WHAT YOU NEED TO DO: Give back only the lines from the one with "Detect every labelled" through the last line of the data, exactly as they appear.

MATERIALS PROVIDED:
################

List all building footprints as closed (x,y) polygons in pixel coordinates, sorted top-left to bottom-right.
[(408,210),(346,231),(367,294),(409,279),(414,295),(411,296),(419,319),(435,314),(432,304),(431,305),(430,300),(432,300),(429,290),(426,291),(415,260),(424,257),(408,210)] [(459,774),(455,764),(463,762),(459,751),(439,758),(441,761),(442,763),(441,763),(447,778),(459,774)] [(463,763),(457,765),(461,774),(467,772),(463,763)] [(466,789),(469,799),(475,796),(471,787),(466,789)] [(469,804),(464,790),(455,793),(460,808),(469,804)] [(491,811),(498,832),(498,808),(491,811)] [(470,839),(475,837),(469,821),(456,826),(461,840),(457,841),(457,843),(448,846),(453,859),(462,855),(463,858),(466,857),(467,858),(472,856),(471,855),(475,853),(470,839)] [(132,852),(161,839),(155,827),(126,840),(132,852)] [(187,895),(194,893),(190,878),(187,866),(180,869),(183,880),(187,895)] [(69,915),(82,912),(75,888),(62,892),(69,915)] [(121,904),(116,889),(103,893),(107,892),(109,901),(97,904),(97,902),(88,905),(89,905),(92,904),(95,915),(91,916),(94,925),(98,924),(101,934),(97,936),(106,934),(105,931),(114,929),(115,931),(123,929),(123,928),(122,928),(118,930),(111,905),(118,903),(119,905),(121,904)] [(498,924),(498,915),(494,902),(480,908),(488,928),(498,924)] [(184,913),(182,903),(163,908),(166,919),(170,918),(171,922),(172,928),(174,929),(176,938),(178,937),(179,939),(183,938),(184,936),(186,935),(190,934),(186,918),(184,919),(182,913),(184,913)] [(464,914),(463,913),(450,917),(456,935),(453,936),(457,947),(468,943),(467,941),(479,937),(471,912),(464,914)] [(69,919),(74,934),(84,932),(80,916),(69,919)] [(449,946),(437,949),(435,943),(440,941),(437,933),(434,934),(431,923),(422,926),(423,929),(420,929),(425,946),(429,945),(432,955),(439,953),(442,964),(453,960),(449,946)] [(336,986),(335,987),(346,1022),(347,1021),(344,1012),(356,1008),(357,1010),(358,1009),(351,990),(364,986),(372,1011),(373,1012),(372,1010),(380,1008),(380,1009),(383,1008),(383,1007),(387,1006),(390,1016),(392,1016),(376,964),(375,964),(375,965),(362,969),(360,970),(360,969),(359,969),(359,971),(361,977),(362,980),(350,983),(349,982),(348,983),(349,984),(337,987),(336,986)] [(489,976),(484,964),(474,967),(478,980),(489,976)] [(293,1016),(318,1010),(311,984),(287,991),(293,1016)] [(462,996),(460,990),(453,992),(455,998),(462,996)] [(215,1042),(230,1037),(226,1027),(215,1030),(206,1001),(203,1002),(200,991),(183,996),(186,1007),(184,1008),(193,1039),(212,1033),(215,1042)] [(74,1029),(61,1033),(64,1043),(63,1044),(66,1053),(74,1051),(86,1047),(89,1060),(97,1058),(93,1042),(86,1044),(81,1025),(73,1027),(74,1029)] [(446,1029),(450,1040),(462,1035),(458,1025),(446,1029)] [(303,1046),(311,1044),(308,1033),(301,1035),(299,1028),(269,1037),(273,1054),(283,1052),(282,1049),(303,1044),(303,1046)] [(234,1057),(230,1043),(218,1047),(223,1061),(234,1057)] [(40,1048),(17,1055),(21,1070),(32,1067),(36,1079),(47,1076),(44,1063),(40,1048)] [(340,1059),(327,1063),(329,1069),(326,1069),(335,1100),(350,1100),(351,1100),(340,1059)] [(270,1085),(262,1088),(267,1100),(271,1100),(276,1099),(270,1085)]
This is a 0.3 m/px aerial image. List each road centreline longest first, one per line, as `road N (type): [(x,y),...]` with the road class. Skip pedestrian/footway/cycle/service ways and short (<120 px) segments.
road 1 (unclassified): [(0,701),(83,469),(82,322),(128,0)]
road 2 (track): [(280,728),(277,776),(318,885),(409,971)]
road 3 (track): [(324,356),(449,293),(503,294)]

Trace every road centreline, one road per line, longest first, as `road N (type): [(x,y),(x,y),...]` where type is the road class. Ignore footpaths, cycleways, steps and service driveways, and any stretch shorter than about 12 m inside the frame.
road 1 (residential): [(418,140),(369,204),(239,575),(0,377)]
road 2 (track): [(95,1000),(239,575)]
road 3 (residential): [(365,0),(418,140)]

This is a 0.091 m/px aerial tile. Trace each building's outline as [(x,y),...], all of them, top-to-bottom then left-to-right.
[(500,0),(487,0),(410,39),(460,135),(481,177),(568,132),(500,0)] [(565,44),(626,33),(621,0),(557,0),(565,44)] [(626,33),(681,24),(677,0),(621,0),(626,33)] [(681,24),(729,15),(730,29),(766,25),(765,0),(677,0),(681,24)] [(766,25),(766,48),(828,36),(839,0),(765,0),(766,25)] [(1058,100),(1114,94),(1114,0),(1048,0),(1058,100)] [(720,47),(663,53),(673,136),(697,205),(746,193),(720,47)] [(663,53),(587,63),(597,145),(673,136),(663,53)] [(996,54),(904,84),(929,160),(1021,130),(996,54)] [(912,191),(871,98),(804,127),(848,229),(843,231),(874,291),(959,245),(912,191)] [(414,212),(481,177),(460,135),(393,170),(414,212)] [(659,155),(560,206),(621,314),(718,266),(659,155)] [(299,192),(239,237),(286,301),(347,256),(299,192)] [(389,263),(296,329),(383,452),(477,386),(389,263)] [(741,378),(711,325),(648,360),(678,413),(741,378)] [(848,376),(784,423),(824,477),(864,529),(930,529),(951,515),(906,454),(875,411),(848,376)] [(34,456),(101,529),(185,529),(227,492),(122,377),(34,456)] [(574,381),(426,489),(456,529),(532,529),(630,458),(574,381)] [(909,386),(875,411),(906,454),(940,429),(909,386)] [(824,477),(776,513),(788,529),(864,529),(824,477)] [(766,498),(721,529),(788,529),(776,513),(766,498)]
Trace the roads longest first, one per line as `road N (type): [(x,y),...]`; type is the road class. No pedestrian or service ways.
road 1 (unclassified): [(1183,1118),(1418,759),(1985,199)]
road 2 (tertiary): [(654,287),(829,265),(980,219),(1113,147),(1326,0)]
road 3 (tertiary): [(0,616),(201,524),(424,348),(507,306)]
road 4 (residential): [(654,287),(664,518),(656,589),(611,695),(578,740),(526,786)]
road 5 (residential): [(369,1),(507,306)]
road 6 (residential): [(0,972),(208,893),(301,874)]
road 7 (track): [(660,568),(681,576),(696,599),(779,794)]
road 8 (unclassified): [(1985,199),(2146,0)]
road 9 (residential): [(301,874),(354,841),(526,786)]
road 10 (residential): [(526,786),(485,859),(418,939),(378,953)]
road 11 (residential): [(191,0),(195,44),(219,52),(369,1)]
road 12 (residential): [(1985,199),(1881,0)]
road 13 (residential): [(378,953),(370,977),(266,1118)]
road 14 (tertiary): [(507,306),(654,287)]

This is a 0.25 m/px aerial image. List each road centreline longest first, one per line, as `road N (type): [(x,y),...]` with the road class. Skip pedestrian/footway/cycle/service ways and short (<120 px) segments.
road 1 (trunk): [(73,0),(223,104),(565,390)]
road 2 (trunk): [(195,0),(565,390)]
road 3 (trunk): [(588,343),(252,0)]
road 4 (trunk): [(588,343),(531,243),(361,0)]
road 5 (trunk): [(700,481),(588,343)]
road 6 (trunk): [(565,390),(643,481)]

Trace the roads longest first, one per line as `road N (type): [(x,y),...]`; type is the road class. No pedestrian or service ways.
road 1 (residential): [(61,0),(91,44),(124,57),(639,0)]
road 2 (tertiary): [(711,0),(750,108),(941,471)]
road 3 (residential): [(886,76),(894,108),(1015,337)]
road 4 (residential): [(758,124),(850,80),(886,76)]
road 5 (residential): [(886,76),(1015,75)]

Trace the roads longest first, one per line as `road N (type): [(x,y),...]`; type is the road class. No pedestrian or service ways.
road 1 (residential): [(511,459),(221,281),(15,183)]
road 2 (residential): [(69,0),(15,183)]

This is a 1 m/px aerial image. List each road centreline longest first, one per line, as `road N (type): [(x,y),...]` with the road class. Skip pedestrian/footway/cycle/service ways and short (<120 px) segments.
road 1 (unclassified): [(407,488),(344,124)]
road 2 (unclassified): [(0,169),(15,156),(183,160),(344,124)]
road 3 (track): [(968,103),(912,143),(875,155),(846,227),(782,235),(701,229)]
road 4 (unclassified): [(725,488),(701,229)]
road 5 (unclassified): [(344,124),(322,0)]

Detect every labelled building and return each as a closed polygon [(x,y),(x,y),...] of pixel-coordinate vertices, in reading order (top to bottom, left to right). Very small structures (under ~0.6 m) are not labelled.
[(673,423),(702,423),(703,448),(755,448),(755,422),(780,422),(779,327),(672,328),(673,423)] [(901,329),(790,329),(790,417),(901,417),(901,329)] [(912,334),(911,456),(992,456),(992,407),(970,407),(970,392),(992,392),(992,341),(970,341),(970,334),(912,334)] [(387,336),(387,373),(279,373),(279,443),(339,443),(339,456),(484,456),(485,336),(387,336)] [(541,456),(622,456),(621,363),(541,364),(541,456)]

################

OUTPUT OF THE TASK:
Detect every labelled building and return each as a closed polygon [(x,y),(x,y),...] of pixel-coordinate vertices, in reading order (top to bottom, left to right). Very small structures (under ~0.6 m) are not labelled.
[(673,423),(702,423),(703,448),(755,448),(755,422),(780,422),(779,327),(672,328),(673,423)] [(901,329),(790,329),(790,417),(901,417),(901,329)] [(912,334),(911,456),(992,456),(992,407),(970,407),(970,392),(992,392),(992,341),(970,341),(970,334),(912,334)] [(387,336),(387,373),(279,373),(279,443),(339,443),(339,456),(484,456),(485,336),(387,336)] [(541,456),(622,456),(621,363),(541,364),(541,456)]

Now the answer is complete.